- RAW DATA:
=====

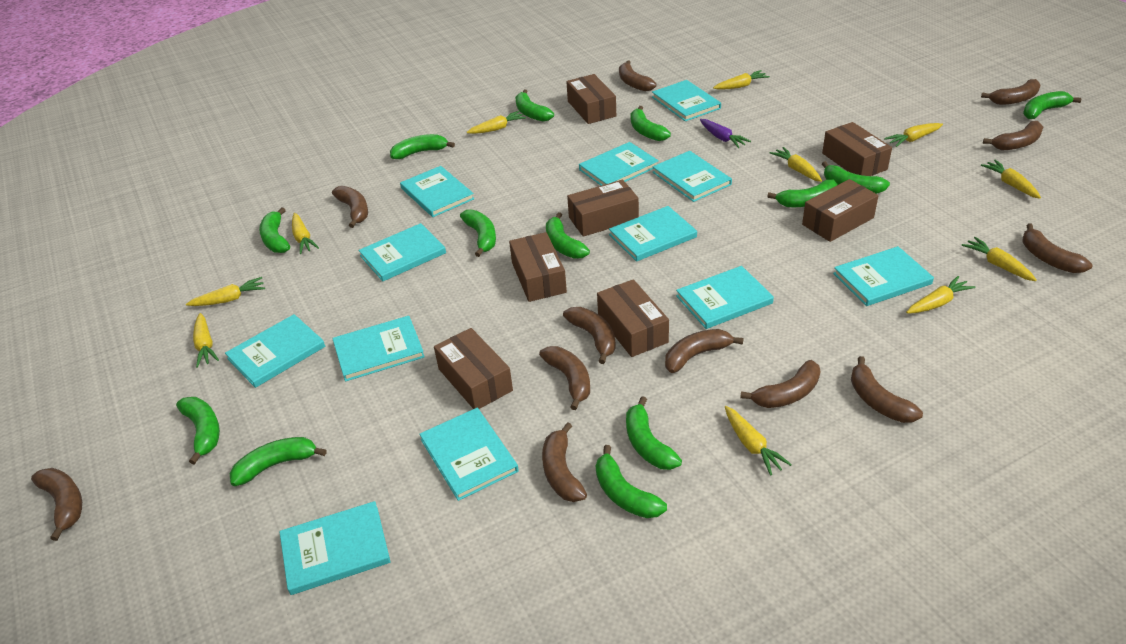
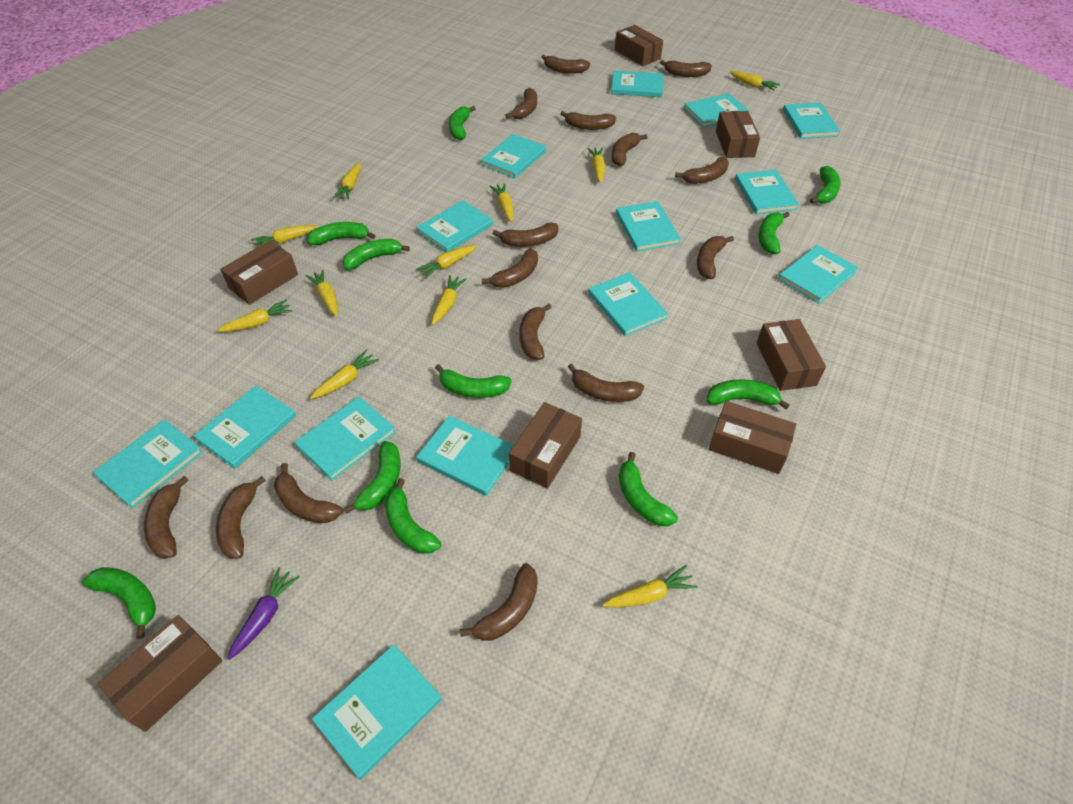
brown banana: 12 -> 15
green banana: 13 -> 11
turquoise book: 12 -> 14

=====

- YOUR OBJECTIVE: Copy only the lines in the listing that contain "banana".

- TASK RESPONSE:
brown banana: 12 -> 15
green banana: 13 -> 11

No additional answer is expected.